▸ EXERCISE BRIEF:
Pictures in the data should be dropped; transcribe exactly the lines from the one that has "none -> grey brick D4 level 1" through the one that has "none -> grey cone D4 level 3".

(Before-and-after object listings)
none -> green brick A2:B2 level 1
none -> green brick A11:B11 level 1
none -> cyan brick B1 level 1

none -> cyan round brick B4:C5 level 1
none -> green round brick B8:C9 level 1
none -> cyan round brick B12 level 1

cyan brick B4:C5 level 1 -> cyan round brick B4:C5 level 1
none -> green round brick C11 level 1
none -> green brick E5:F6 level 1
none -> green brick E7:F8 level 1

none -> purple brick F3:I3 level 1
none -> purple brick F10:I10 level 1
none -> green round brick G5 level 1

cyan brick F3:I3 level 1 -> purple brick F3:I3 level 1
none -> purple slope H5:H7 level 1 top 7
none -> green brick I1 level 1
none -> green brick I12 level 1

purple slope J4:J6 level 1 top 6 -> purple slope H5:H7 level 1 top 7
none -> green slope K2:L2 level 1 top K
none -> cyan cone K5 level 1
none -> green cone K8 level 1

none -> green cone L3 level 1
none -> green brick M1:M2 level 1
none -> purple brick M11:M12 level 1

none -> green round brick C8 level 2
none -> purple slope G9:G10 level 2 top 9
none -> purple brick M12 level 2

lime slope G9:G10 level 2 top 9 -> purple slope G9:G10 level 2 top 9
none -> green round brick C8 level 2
---
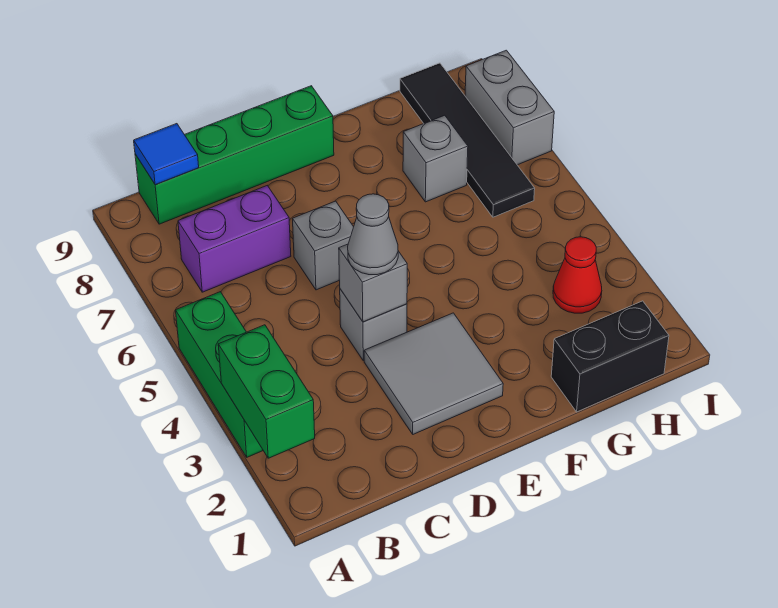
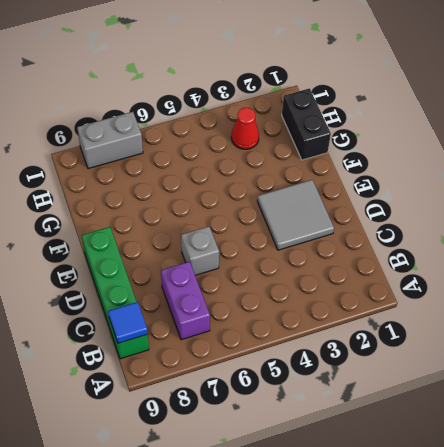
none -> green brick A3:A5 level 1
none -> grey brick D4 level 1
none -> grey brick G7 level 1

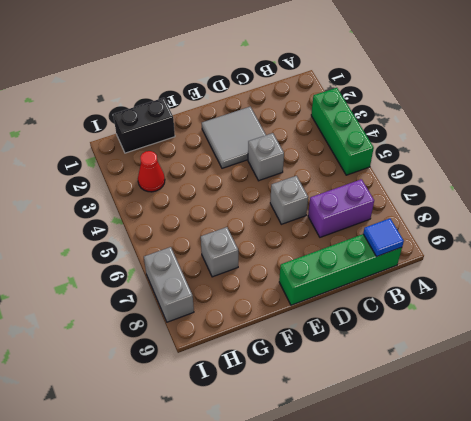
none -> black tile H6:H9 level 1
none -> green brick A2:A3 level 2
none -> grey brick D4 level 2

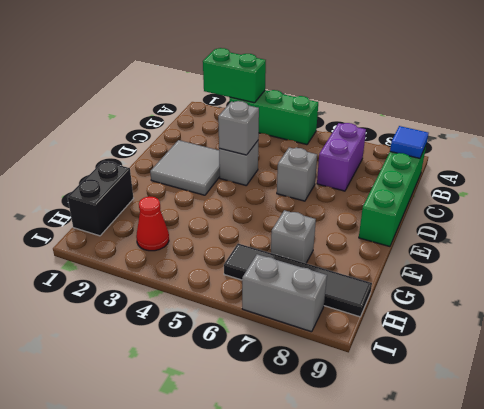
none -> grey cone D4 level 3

▸ RESPONSE BELOW:
none -> grey brick D4 level 1
none -> grey brick G7 level 1

none -> black tile H6:H9 level 1
none -> green brick A2:A3 level 2
none -> grey brick D4 level 2

none -> grey cone D4 level 3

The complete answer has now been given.